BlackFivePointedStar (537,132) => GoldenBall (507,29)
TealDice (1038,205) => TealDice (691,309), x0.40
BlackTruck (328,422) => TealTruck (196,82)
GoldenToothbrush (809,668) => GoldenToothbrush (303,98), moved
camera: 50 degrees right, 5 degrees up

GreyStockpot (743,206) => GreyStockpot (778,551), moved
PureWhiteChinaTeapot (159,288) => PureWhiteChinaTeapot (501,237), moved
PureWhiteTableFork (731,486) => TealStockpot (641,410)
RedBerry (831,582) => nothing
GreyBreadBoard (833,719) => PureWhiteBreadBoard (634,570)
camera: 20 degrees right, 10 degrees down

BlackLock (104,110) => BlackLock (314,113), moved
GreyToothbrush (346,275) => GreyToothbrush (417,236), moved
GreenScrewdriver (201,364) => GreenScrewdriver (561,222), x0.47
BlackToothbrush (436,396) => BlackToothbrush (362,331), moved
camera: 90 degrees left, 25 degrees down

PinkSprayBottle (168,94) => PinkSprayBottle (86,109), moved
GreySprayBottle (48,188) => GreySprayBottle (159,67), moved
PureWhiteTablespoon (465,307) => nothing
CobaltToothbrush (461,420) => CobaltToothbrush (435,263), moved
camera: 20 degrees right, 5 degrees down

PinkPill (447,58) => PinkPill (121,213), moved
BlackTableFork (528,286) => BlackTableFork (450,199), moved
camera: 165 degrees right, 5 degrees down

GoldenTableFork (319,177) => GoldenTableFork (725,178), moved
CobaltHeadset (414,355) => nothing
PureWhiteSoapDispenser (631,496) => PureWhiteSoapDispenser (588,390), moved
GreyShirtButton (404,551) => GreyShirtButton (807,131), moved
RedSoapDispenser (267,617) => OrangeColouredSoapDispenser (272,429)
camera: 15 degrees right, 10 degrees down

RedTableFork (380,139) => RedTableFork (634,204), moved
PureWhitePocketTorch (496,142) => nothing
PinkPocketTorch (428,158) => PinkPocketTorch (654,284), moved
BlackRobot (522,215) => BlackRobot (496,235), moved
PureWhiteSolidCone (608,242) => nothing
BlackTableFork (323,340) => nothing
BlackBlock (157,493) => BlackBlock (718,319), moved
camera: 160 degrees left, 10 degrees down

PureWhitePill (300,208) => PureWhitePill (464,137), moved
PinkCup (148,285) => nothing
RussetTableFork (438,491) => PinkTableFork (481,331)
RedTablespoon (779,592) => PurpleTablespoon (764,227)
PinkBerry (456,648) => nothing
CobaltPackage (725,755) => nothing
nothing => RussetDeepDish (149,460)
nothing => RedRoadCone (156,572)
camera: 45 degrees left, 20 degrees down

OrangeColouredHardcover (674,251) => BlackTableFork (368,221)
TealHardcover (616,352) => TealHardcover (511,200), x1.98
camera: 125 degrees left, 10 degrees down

───

EXERCISE DETAILS - Your answer should be the records above, set down exactly.

SOLUTION -
BlackFivePointedStar (537,132) => GoldenBall (507,29)
TealDice (1038,205) => TealDice (691,309), x0.40
BlackTruck (328,422) => TealTruck (196,82)
GoldenToothbrush (809,668) => GoldenToothbrush (303,98), moved
camera: 50 degrees right, 5 degrees up

GreyStockpot (743,206) => GreyStockpot (778,551), moved
PureWhiteChinaTeapot (159,288) => PureWhiteChinaTeapot (501,237), moved
PureWhiteTableFork (731,486) => TealStockpot (641,410)
RedBerry (831,582) => nothing
GreyBreadBoard (833,719) => PureWhiteBreadBoard (634,570)
camera: 20 degrees right, 10 degrees down

BlackLock (104,110) => BlackLock (314,113), moved
GreyToothbrush (346,275) => GreyToothbrush (417,236), moved
GreenScrewdriver (201,364) => GreenScrewdriver (561,222), x0.47
BlackToothbrush (436,396) => BlackToothbrush (362,331), moved
camera: 90 degrees left, 25 degrees down

PinkSprayBottle (168,94) => PinkSprayBottle (86,109), moved
GreySprayBottle (48,188) => GreySprayBottle (159,67), moved
PureWhiteTablespoon (465,307) => nothing
CobaltToothbrush (461,420) => CobaltToothbrush (435,263), moved
camera: 20 degrees right, 5 degrees down

PinkPill (447,58) => PinkPill (121,213), moved
BlackTableFork (528,286) => BlackTableFork (450,199), moved
camera: 165 degrees right, 5 degrees down

GoldenTableFork (319,177) => GoldenTableFork (725,178), moved
CobaltHeadset (414,355) => nothing
PureWhiteSoapDispenser (631,496) => PureWhiteSoapDispenser (588,390), moved
GreyShirtButton (404,551) => GreyShirtButton (807,131), moved
RedSoapDispenser (267,617) => OrangeColouredSoapDispenser (272,429)
camera: 15 degrees right, 10 degrees down

RedTableFork (380,139) => RedTableFork (634,204), moved
PureWhitePocketTorch (496,142) => nothing
PinkPocketTorch (428,158) => PinkPocketTorch (654,284), moved
BlackRobot (522,215) => BlackRobot (496,235), moved
PureWhiteSolidCone (608,242) => nothing
BlackTableFork (323,340) => nothing
BlackBlock (157,493) => BlackBlock (718,319), moved
camera: 160 degrees left, 10 degrees down

PureWhitePill (300,208) => PureWhitePill (464,137), moved
PinkCup (148,285) => nothing
RussetTableFork (438,491) => PinkTableFork (481,331)
RedTablespoon (779,592) => PurpleTablespoon (764,227)
PinkBerry (456,648) => nothing
CobaltPackage (725,755) => nothing
nothing => RussetDeepDish (149,460)
nothing => RedRoadCone (156,572)
camera: 45 degrees left, 20 degrees down

OrangeColouredHardcover (674,251) => BlackTableFork (368,221)
TealHardcover (616,352) => TealHardcover (511,200), x1.98
camera: 125 degrees left, 10 degrees down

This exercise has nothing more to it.